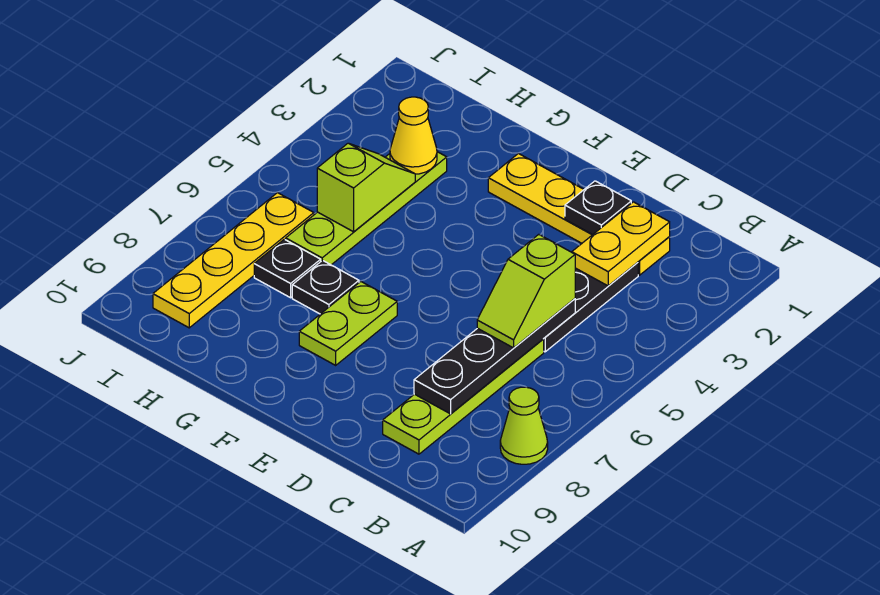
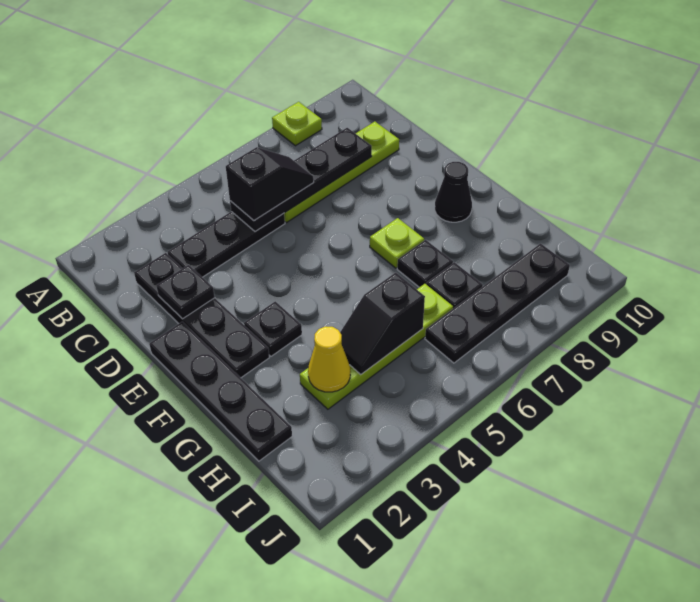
lime cone A8 level 1 -> lime plate A8 level 1
yellow plate C2:F2 level 1 -> black plate C2:F2 level 1
yellow plate C2:C3 level 2 -> none
lime slope C5:C6 level 3 top 5 -> black slope C5:C6 level 3 top 5
none -> black plate E1:H1 level 1
none -> black plate F3 level 1
lime plate F7:F8 level 1 -> lime plate F7 level 1
none -> black cone F9 level 1
lime slope H4:H5 level 2 top 5 -> black slope H4:H5 level 2 top 5
yellow plate I6:I9 level 1 -> black plate I6:I9 level 1

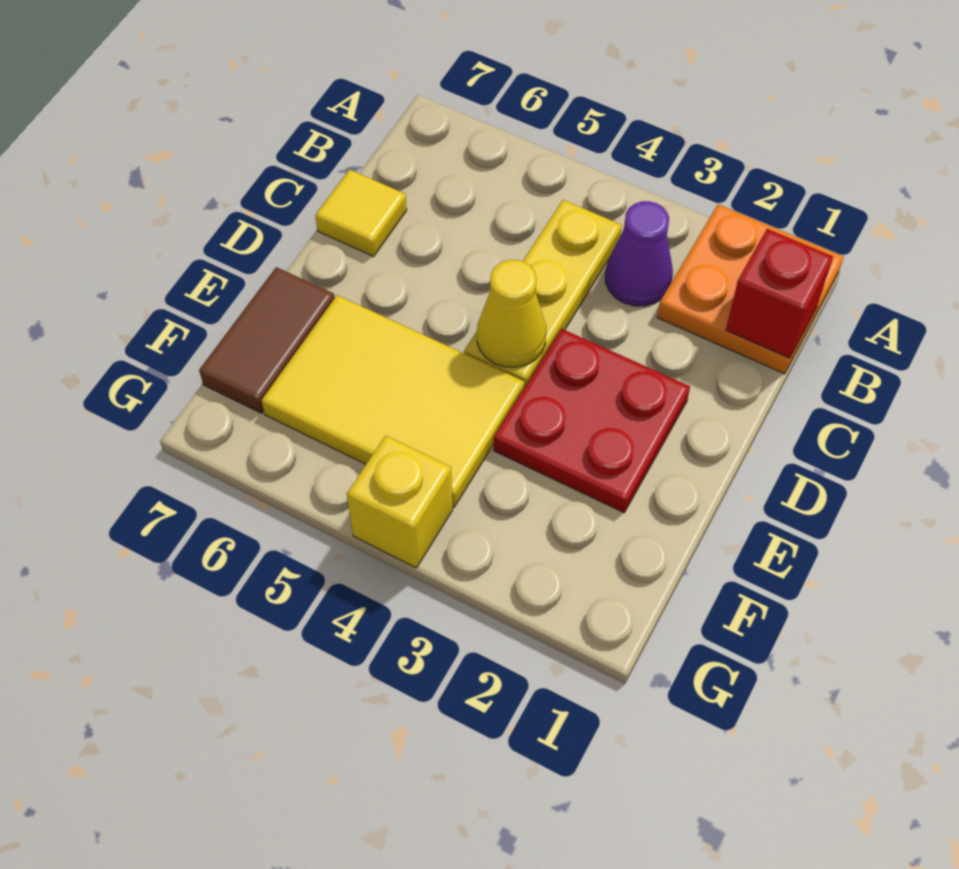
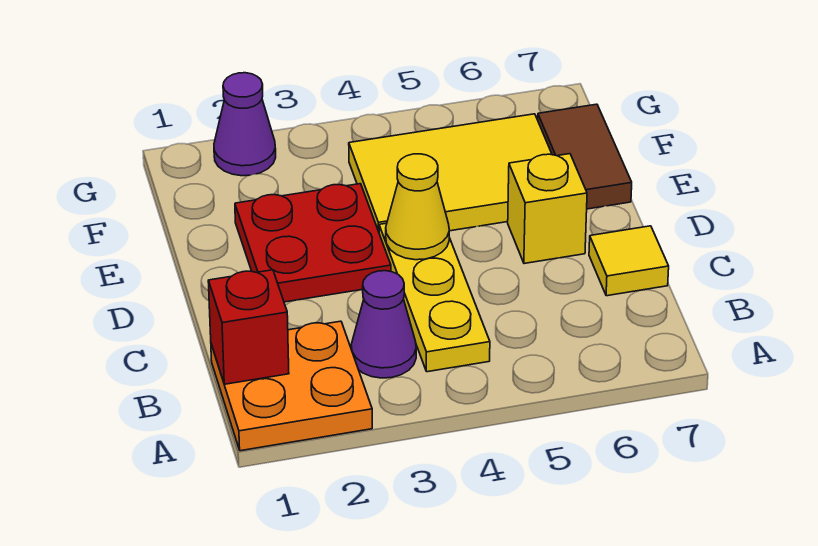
none -> purple cone G2 level 1
yellow brick G4 level 1 -> yellow brick D6 level 1

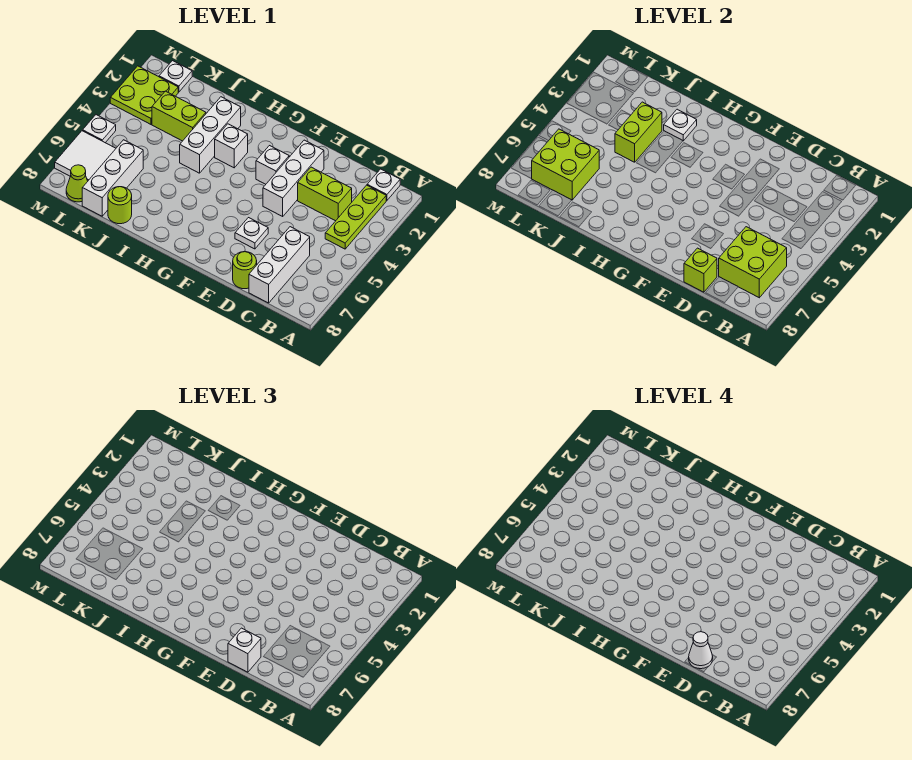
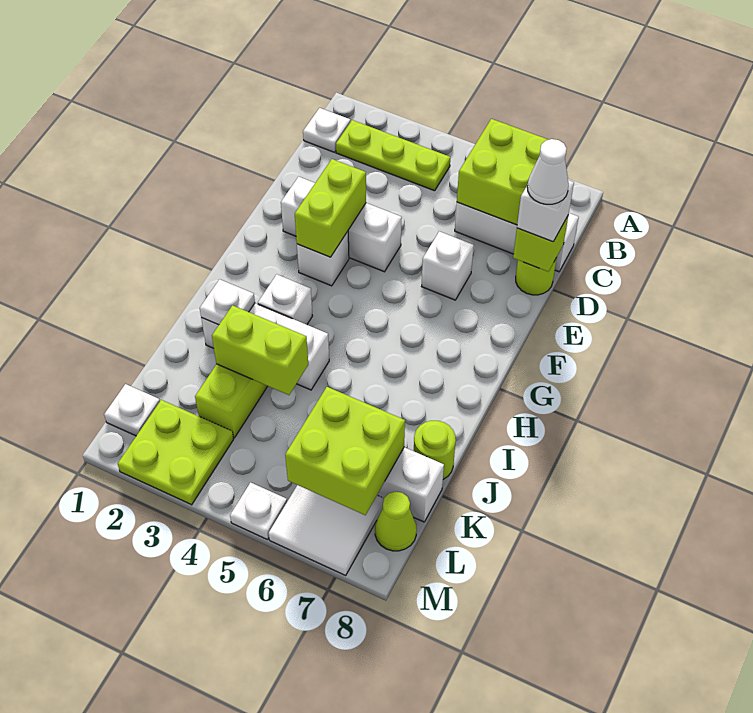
lime brick C3:D3 level 1 -> lime brick E3:F3 level 2
white plate E6 level 1 -> white brick E6 level 1

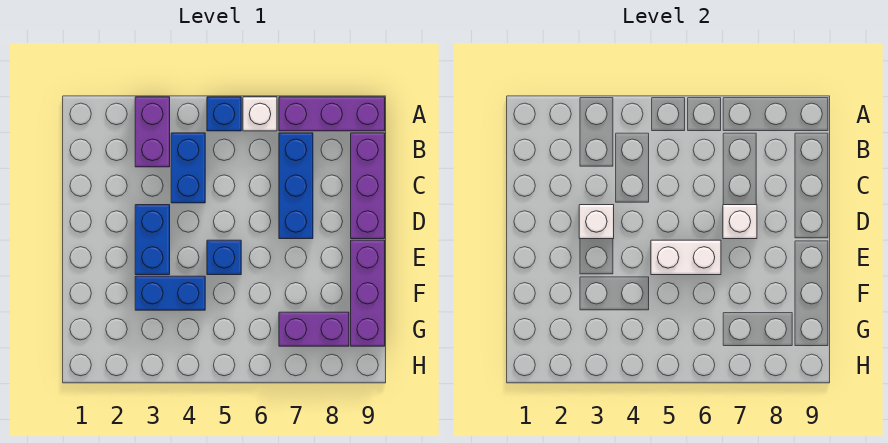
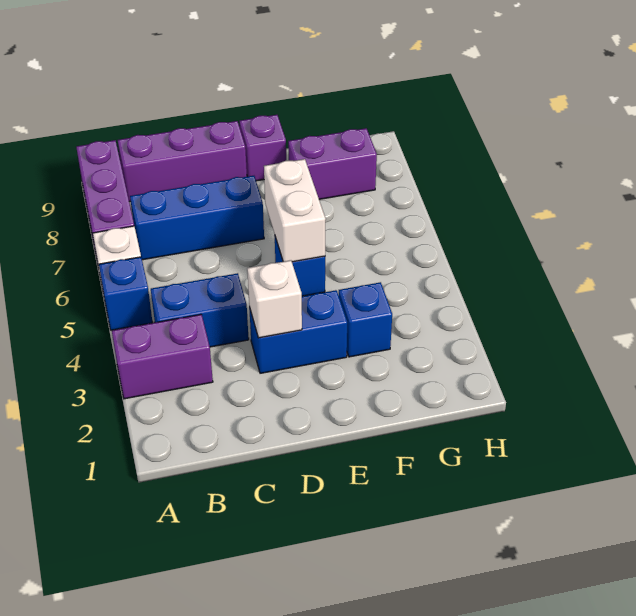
white brick D7 level 2 -> none
purple brick E9:G9 level 1 -> purple brick E9 level 1
blue brick F3:F4 level 1 -> blue brick F3 level 1
purple brick G7:G8 level 1 -> purple brick F8:G8 level 1

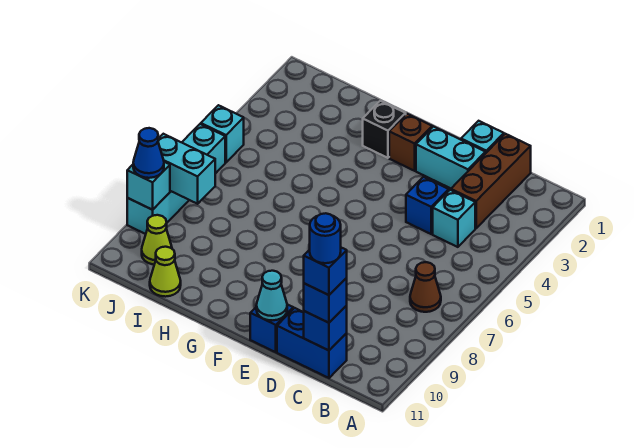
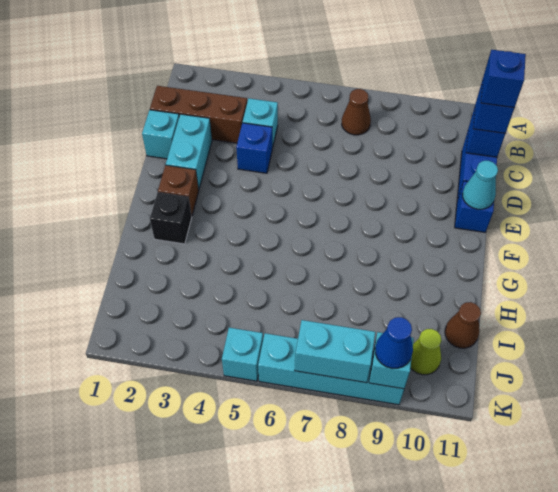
blue round brick C11 level 5 -> none
lime cone I11 level 1 -> brown cone I11 level 1
cyan brick J8:K8 level 2 -> cyan brick K7:K8 level 2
━━━━
**What is needed:** Restate every line above word for word. Do not carry over the images.

**Result below:**
lime cone A8 level 1 -> lime plate A8 level 1
yellow plate C2:F2 level 1 -> black plate C2:F2 level 1
yellow plate C2:C3 level 2 -> none
lime slope C5:C6 level 3 top 5 -> black slope C5:C6 level 3 top 5
none -> black plate E1:H1 level 1
none -> black plate F3 level 1
lime plate F7:F8 level 1 -> lime plate F7 level 1
none -> black cone F9 level 1
lime slope H4:H5 level 2 top 5 -> black slope H4:H5 level 2 top 5
yellow plate I6:I9 level 1 -> black plate I6:I9 level 1

none -> purple cone G2 level 1
yellow brick G4 level 1 -> yellow brick D6 level 1

lime brick C3:D3 level 1 -> lime brick E3:F3 level 2
white plate E6 level 1 -> white brick E6 level 1

white brick D7 level 2 -> none
purple brick E9:G9 level 1 -> purple brick E9 level 1
blue brick F3:F4 level 1 -> blue brick F3 level 1
purple brick G7:G8 level 1 -> purple brick F8:G8 level 1

blue round brick C11 level 5 -> none
lime cone I11 level 1 -> brown cone I11 level 1
cyan brick J8:K8 level 2 -> cyan brick K7:K8 level 2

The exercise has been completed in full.